BEGIN Dataset entries

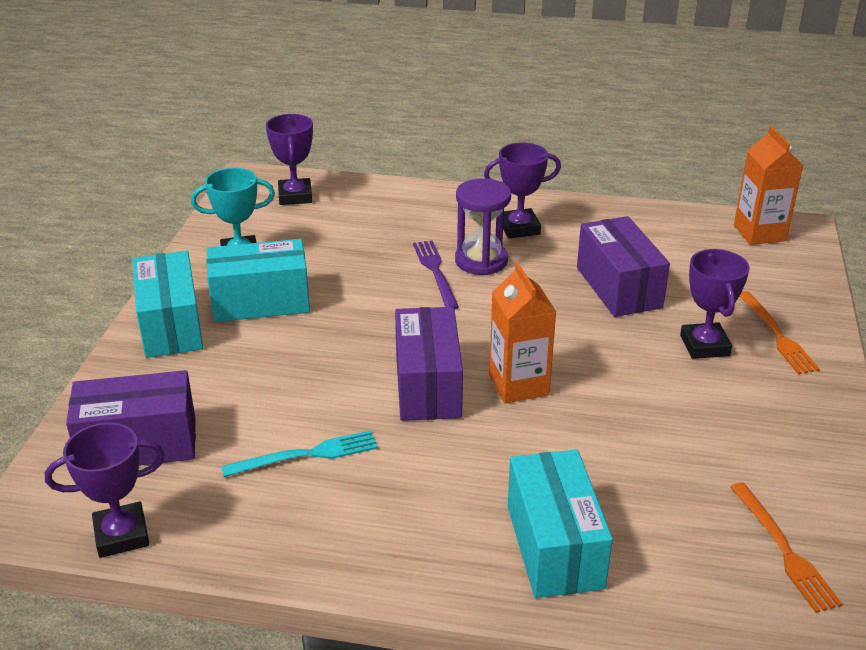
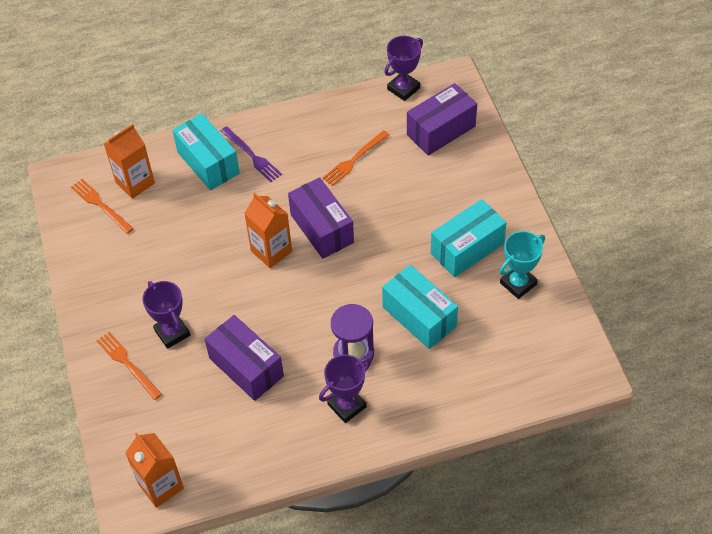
camera: 155 degrees right, 20 degrees up
(171, 325) = (502, 207): turquoise box -> turquoise box (419, 317)
(295, 196) = (539, 367): purple trophy -> none
(306, 455) = (354, 159): turquoise fork -> orange fork
(435, 272) = (377, 327): purple fork -> purple fork (252, 156)
(707, 564) = (135, 183): none -> orange carton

END Dataset entries

Retype the lines from the one containing "(435, 272) = (377, 327): purple" to the last line above. Change nothing and include no others.

■ **Solution to the exercise**:
(435, 272) = (377, 327): purple fork -> purple fork (252, 156)
(707, 564) = (135, 183): none -> orange carton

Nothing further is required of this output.